==== Provided data ====
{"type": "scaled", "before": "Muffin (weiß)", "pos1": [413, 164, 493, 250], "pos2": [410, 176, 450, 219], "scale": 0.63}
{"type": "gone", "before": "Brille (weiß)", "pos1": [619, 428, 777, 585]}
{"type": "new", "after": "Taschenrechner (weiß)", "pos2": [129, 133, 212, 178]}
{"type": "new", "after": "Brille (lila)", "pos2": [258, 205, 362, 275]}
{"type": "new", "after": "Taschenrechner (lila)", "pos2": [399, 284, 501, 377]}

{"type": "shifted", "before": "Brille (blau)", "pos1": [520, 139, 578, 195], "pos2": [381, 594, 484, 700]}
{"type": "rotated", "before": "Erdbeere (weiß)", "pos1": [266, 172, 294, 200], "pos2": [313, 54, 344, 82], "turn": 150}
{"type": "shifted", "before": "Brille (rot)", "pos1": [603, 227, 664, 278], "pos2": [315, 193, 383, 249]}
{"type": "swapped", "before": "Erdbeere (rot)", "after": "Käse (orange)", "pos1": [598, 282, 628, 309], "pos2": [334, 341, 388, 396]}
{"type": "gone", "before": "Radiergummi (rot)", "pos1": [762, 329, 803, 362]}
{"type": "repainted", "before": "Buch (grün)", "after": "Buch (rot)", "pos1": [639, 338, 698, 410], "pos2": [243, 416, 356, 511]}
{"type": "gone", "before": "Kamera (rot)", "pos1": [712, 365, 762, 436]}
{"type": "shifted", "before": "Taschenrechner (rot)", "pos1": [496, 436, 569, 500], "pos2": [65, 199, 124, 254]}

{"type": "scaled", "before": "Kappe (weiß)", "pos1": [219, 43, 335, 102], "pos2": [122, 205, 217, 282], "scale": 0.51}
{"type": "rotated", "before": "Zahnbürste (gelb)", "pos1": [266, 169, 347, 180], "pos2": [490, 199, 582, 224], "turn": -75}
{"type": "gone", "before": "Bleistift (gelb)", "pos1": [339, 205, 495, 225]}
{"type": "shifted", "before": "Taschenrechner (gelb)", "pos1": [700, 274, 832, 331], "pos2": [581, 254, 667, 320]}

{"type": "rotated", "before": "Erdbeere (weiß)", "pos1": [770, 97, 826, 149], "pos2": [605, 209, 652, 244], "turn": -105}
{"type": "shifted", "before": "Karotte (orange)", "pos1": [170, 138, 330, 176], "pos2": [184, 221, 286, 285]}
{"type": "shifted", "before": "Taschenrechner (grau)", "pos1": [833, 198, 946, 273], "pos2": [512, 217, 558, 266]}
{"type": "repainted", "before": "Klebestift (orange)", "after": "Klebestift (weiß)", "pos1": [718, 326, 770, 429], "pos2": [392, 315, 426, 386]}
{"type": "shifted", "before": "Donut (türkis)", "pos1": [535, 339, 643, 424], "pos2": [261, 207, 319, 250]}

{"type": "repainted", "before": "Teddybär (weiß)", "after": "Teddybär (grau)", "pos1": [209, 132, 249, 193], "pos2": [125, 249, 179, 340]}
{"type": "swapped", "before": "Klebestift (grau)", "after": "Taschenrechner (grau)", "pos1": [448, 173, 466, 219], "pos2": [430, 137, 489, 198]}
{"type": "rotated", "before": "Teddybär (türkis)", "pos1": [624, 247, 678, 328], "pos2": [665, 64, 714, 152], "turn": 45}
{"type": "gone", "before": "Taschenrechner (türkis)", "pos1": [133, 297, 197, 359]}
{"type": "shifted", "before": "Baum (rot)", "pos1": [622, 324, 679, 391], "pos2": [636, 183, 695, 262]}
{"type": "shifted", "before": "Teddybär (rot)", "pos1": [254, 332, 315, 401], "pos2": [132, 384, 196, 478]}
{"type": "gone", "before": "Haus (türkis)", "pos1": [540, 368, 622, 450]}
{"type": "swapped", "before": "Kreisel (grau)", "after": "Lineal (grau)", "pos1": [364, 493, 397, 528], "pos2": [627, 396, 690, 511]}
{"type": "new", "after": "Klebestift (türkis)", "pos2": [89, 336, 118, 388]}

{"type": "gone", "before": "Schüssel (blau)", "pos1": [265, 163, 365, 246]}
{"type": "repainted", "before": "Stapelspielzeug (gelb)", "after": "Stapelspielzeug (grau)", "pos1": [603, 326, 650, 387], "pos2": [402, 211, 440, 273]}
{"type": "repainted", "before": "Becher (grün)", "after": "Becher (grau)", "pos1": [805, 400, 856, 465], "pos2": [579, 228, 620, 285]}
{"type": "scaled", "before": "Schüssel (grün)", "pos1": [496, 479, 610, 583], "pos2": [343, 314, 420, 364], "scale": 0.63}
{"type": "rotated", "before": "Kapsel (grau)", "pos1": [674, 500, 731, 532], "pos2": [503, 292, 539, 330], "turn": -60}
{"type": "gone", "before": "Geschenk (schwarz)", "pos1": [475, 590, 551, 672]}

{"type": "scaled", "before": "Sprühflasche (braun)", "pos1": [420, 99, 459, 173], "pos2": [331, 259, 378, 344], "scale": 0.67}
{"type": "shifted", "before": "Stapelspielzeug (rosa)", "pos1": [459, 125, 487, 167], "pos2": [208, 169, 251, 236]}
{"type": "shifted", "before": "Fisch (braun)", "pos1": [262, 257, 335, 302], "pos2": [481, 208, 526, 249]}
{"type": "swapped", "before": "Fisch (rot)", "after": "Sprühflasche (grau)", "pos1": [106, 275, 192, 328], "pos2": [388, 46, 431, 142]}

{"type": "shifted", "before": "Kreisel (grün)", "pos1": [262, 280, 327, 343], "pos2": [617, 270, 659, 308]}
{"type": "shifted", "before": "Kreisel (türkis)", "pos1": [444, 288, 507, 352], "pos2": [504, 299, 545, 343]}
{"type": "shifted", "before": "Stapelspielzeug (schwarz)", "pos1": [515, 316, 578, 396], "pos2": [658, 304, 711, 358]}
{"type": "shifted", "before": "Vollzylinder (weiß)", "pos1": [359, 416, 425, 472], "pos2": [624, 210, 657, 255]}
====
▶ _Directions_: Every line in the listing that holds the string "Sprühflasche" should be copied out.

▶ _Response below_:
{"type": "scaled", "before": "Sprühflasche (braun)", "pos1": [420, 99, 459, 173], "pos2": [331, 259, 378, 344], "scale": 0.67}
{"type": "swapped", "before": "Fisch (rot)", "after": "Sprühflasche (grau)", "pos1": [106, 275, 192, 328], "pos2": [388, 46, 431, 142]}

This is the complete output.